> [WHAT TO DO]: Images are to be excluded, and the rest of the data repeated exactly.

> [DATASET EXTRACT]:
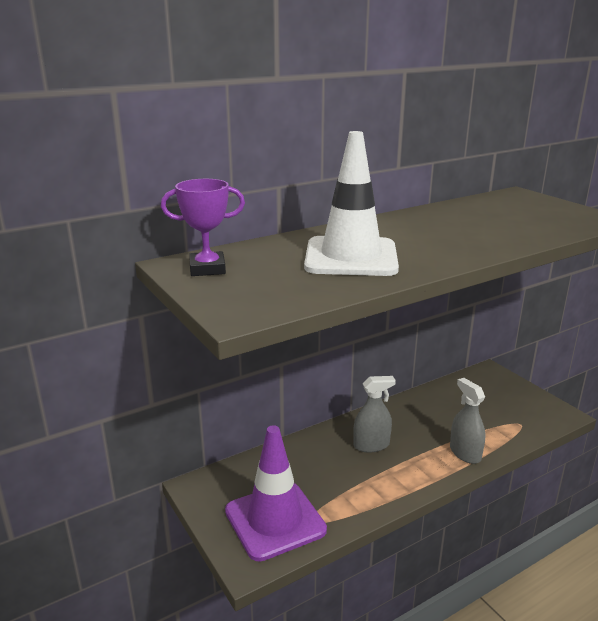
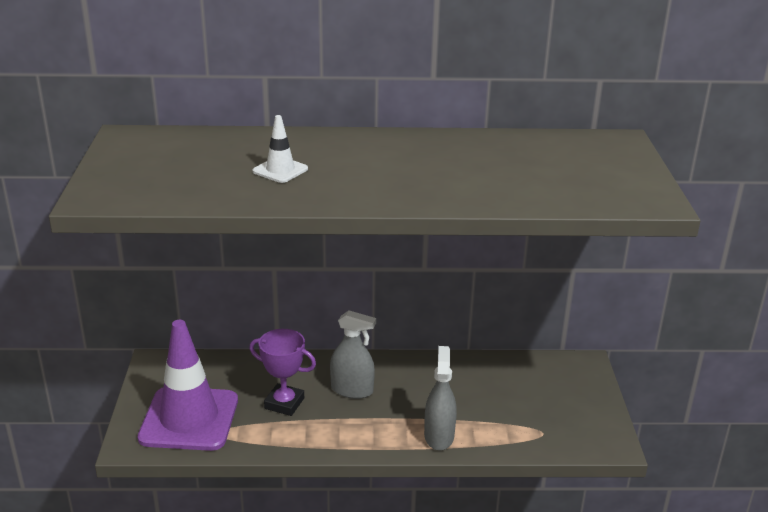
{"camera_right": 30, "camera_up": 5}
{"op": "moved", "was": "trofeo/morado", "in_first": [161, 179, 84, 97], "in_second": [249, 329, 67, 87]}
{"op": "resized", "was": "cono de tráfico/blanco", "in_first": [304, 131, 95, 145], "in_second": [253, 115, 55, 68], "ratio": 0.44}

> [WRITTEN RESPONSE]:
{"camera_right": 30, "camera_up": 5}
{"op": "moved", "was": "trofeo/morado", "in_first": [161, 179, 84, 97], "in_second": [249, 329, 67, 87]}
{"op": "resized", "was": "cono de tráfico/blanco", "in_first": [304, 131, 95, 145], "in_second": [253, 115, 55, 68], "ratio": 0.44}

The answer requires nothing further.